◆ Exercise objective:
Return the records below without changes, beginning at the line that contains "29: 11:35 -> 8:00" and ending after the line that contains "69: 6:38 -> 6:03". Omit the picture lines from the output.
********
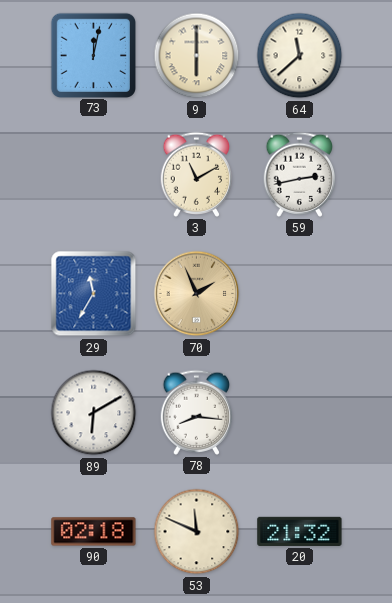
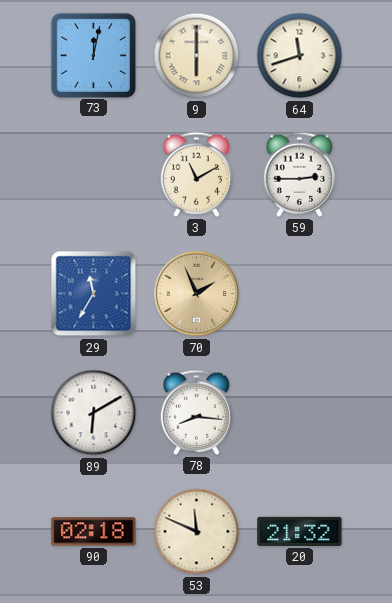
64: 11:38 -> 11:42
59: 2:43 -> 2:45
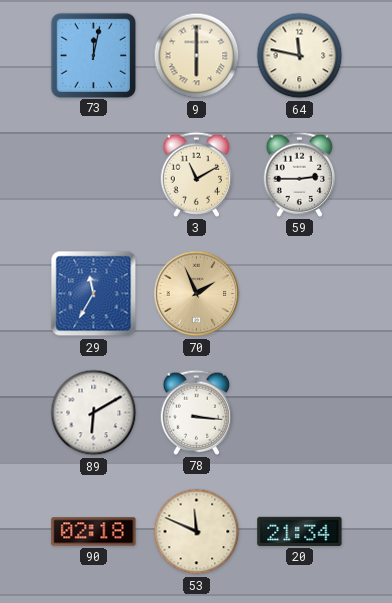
64: 11:42 -> 11:47
78: 8:16 -> 3:16
20: 21:32 -> 21:34
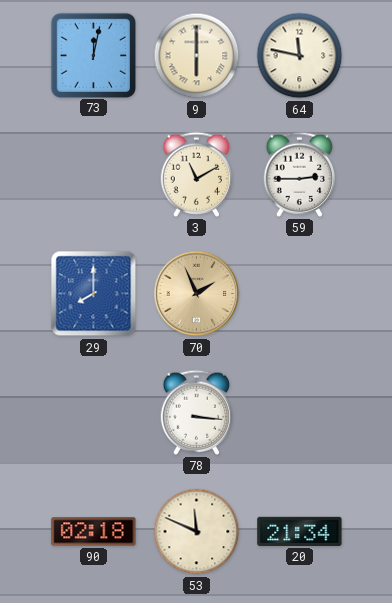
29: 11:35 -> 8:00
89: 6:10 -> none
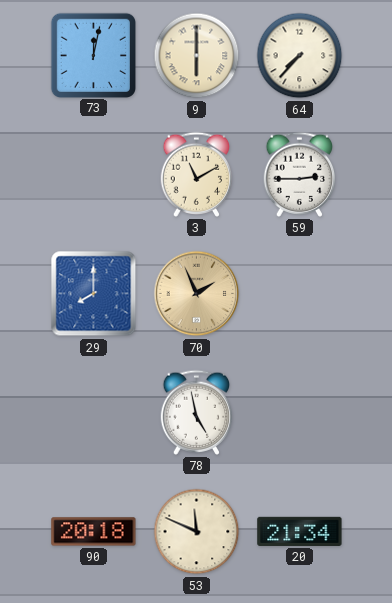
64: 11:47 -> 7:37
78: 3:16 -> 4:58
90: 02:18 -> 20:18
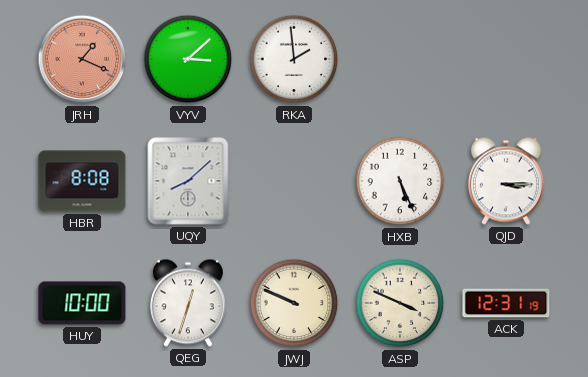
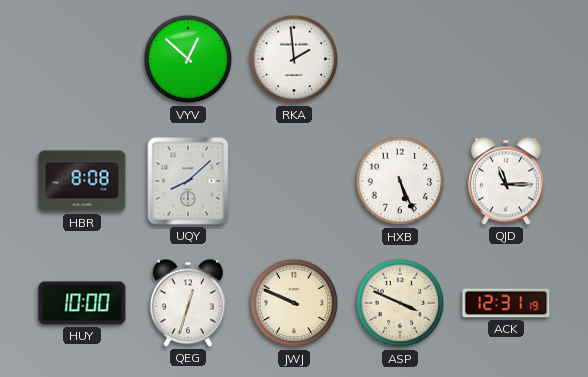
JRH: 1:19 -> none
VYV: 3:08 -> 12:52
QJD: 3:15 -> 11:15
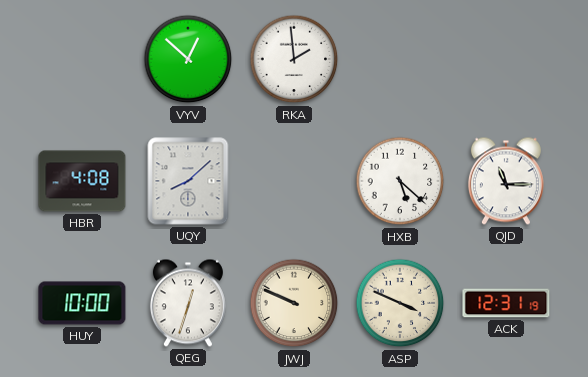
HBR: 8:08 -> 4:08
HXB: 5:26 -> 5:22
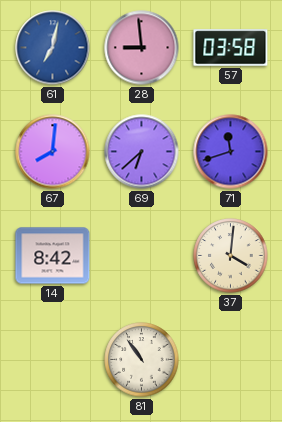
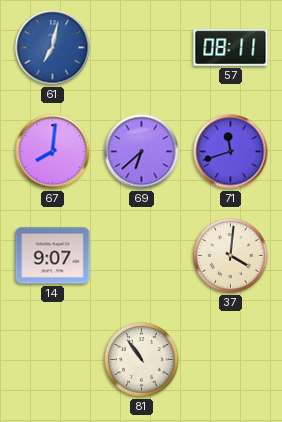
28: 8:59 -> none
57: 03:58 -> 08:11
14: 8:42 -> 9:07
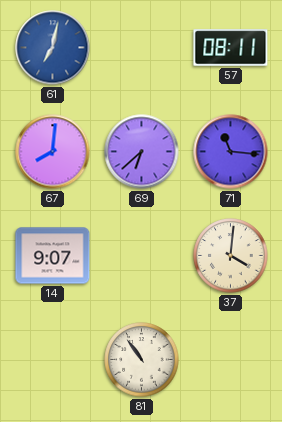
71: 11:42 -> 11:16
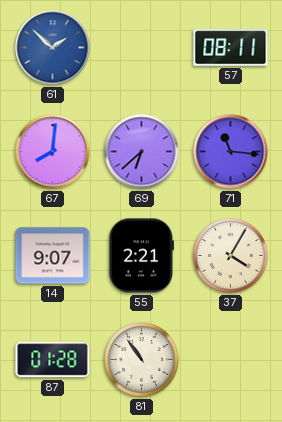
61: 7:02 -> 1:52
55: none -> 2:21
37: 4:01 -> 4:05
87: none -> 01:28
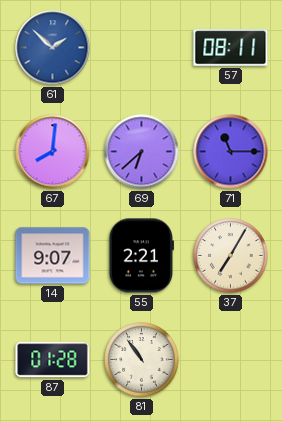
71: 11:16 -> 11:15
37: 4:05 -> 7:05
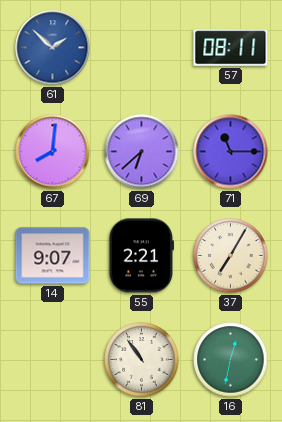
87: 01:28 -> none
16: none -> 12:32
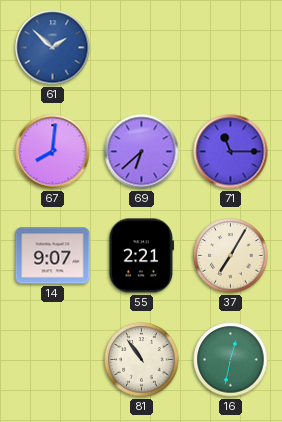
57: 08:11 -> none
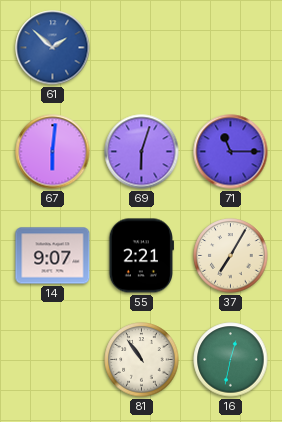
67: 8:01 -> 6:01
69: 6:38 -> 6:03
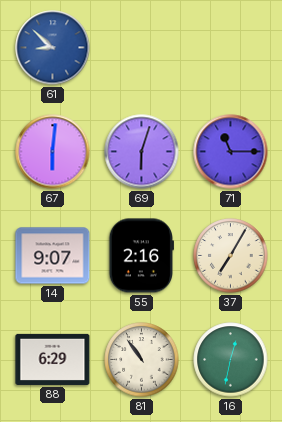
61: 1:52 -> 8:52
55: 2:21 -> 2:16
88: none -> 6:29
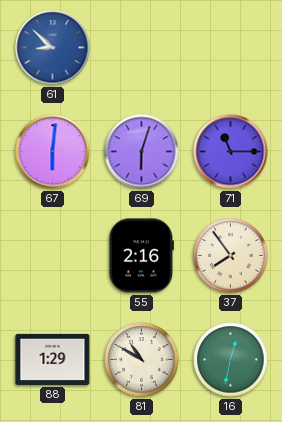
14: 9:07 -> none
37: 7:05 -> 7:54
88: 6:29 -> 1:29
81: 10:54 -> 10:50
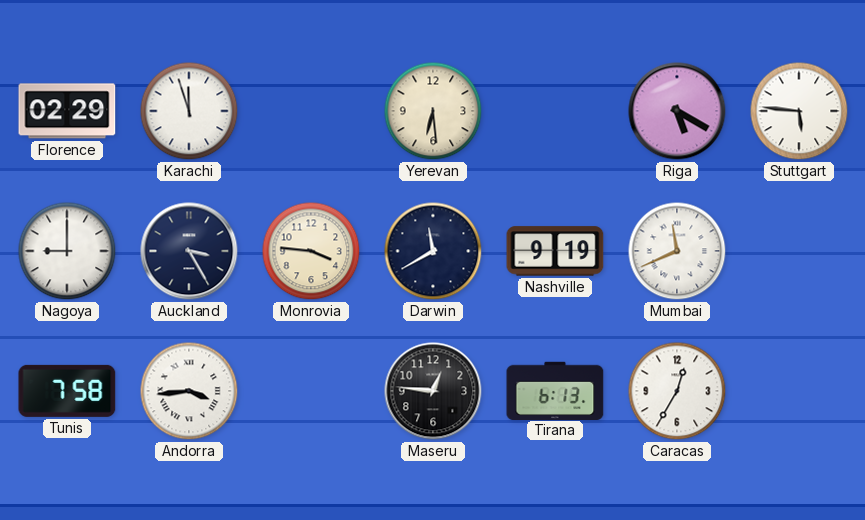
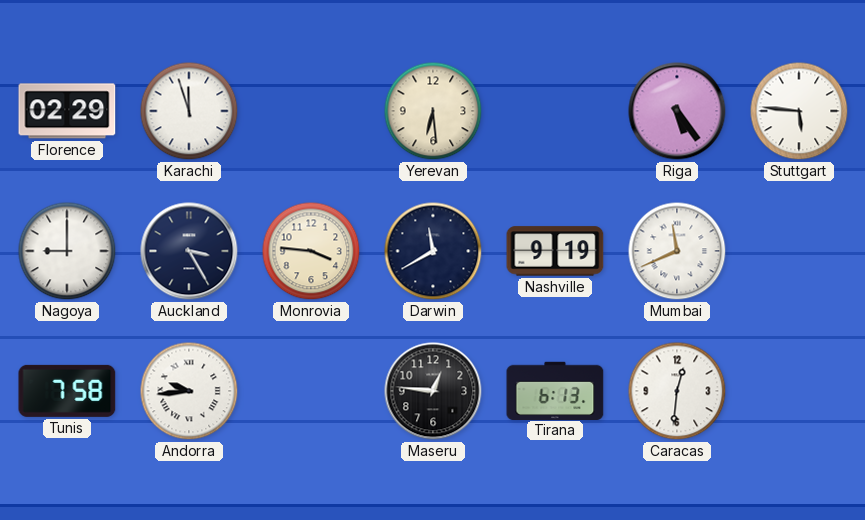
Riga: 5:20 -> 5:24
Andorra: 3:44 -> 9:44
Caracas: 12:35 -> 12:31
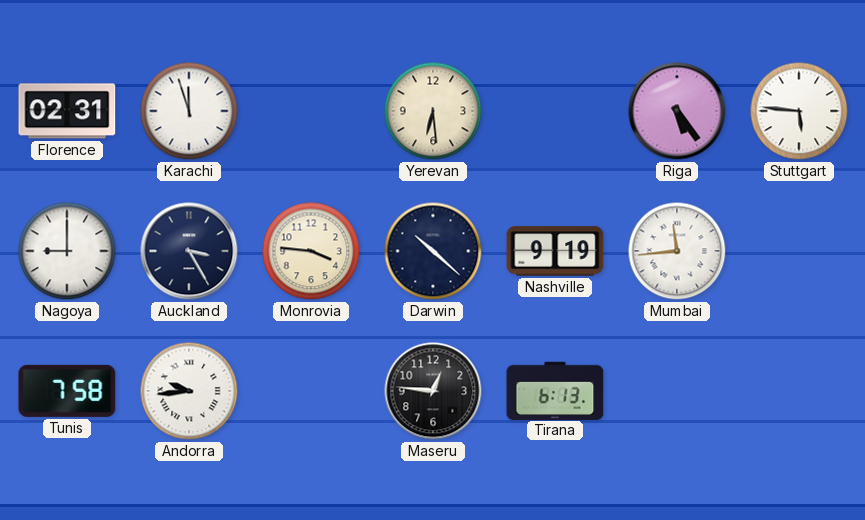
Florence: 02:29 -> 02:31
Darwin: 11:40 -> 10:22
Mumbai: 11:41 -> 11:44
Caracas: 12:31 -> none
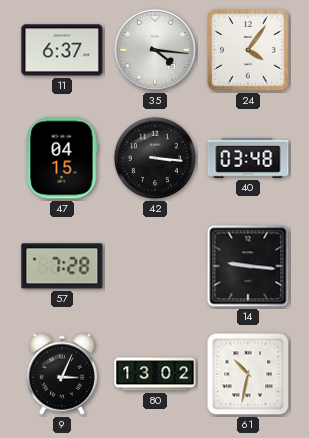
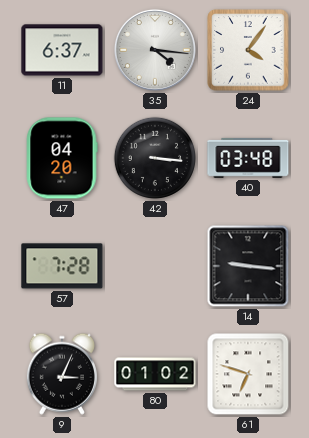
47: 04:15 -> 04:20
80: 13:02 -> 01:02
61: 10:32 -> 6:48
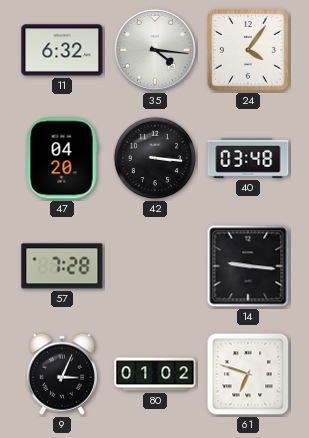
11: 6:37 -> 6:32
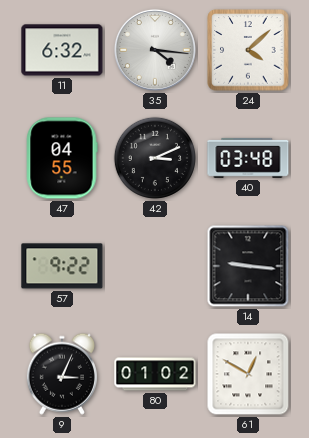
24: 4:06 -> 4:08
47: 04:20 -> 04:55
42: 3:16 -> 3:11
57: 7:28 -> 9:22
61: 6:48 -> 12:50
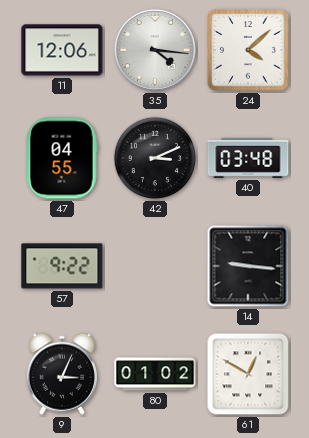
11: 6:32 -> 12:06
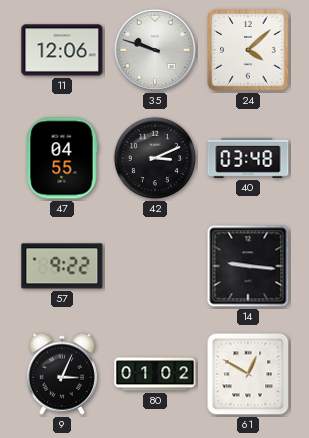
35: 4:16 -> 9:48
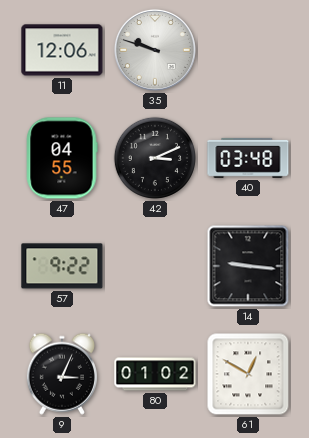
24: 4:08 -> none
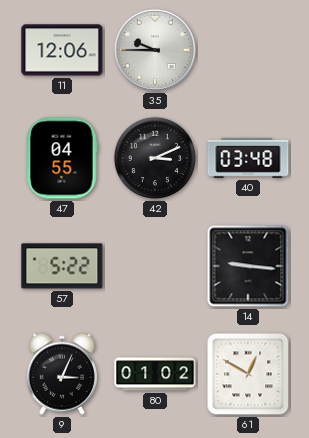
********
◆ Answer:
29: 11:35 -> 8:00
89: 6:10 -> none
64: 11:47 -> 7:37
78: 3:16 -> 4:58
90: 02:18 -> 20:18
JRH: 1:19 -> none
VYV: 3:08 -> 12:52
QJD: 3:15 -> 11:15
HBR: 8:08 -> 4:08
HXB: 5:26 -> 5:22
28: 8:59 -> none
57: 03:58 -> 08:11
14: 8:42 -> 9:07
71: 11:42 -> 11:16
61: 7:02 -> 1:52
55: none -> 2:21
37: 4:01 -> 4:05
87: none -> 01:28
71: 11:16 -> 11:15
37: 4:05 -> 7:05
87: 01:28 -> none
16: none -> 12:32
57: 08:11 -> none
67: 8:01 -> 6:01
69: 6:38 -> 6:03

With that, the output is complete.